Detected change data:
++++++++
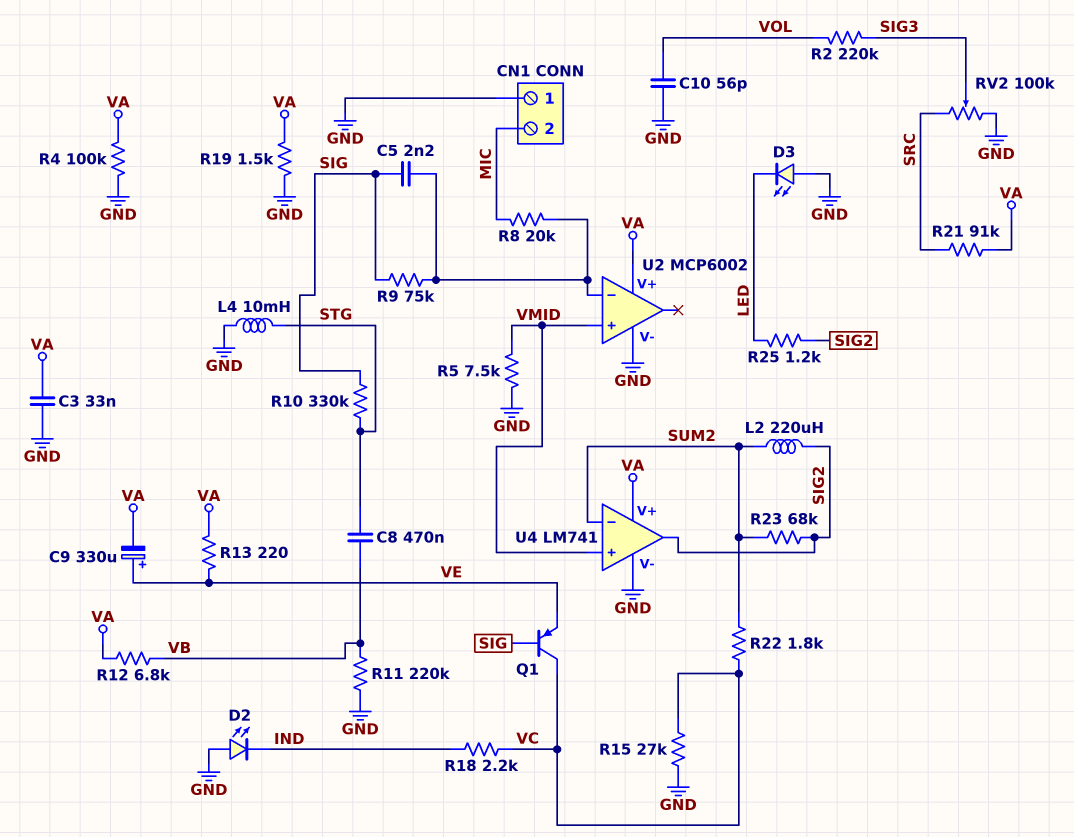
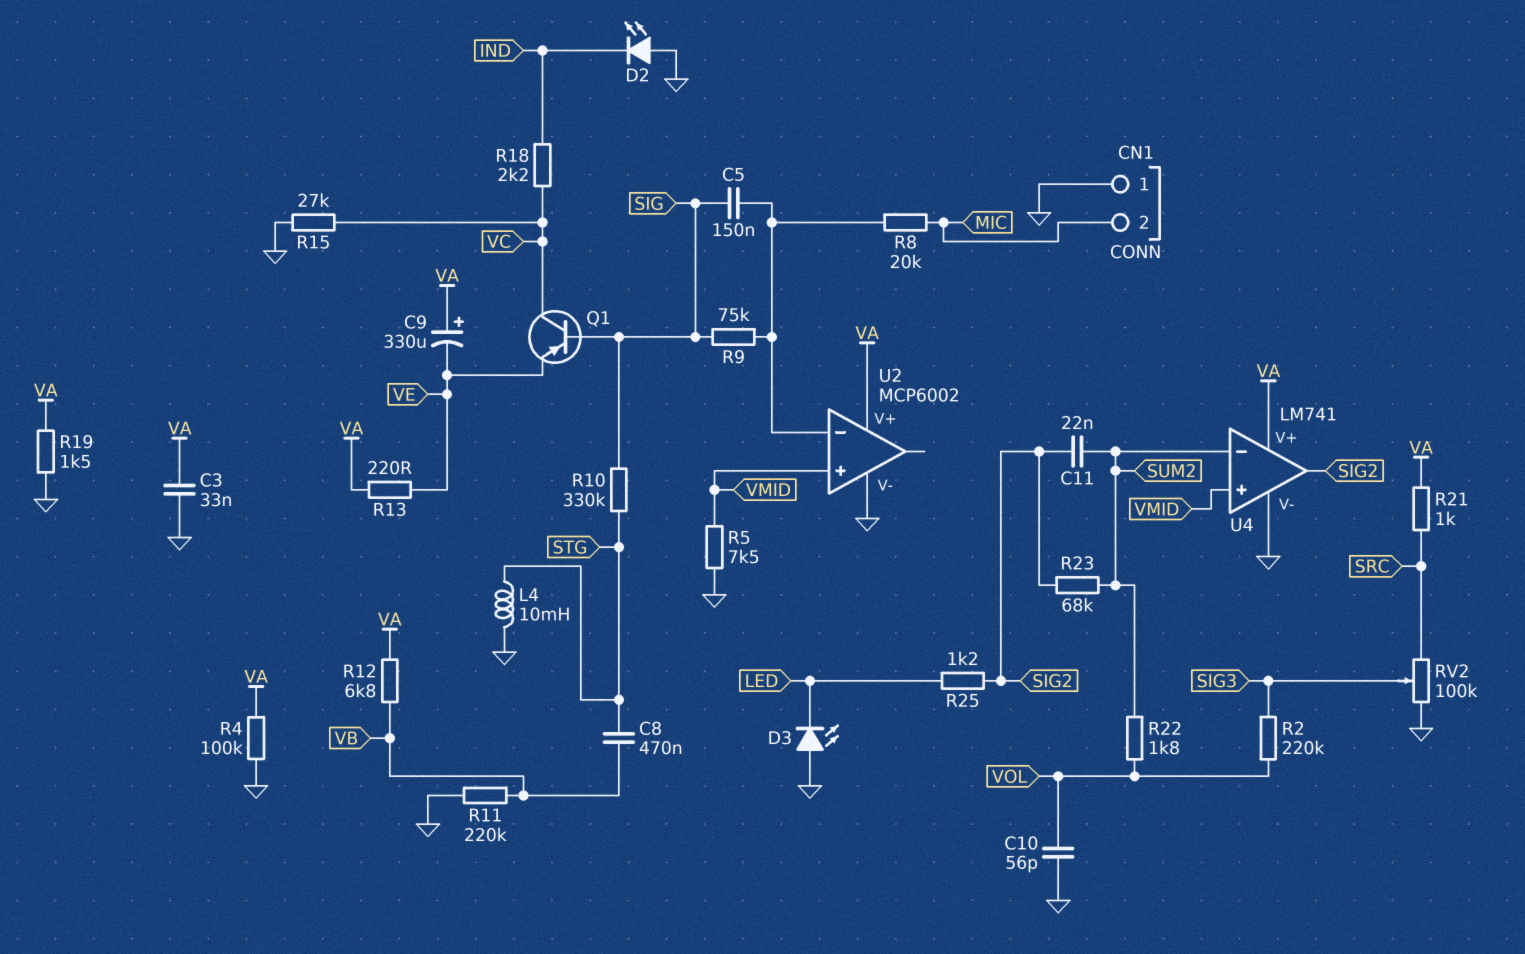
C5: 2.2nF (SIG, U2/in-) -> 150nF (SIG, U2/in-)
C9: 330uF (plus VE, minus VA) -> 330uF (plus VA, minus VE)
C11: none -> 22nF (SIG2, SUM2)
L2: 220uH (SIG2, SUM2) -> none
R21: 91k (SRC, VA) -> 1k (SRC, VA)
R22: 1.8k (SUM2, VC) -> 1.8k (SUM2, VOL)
++++++++
■ **EXERCISE DESCRIPTION**: Identify the lines in the entries that hold "none" and return each one.

■ **RESULT OF THE EXERCISE**:
C11: none -> 22nF (SIG2, SUM2)
L2: 220uH (SIG2, SUM2) -> none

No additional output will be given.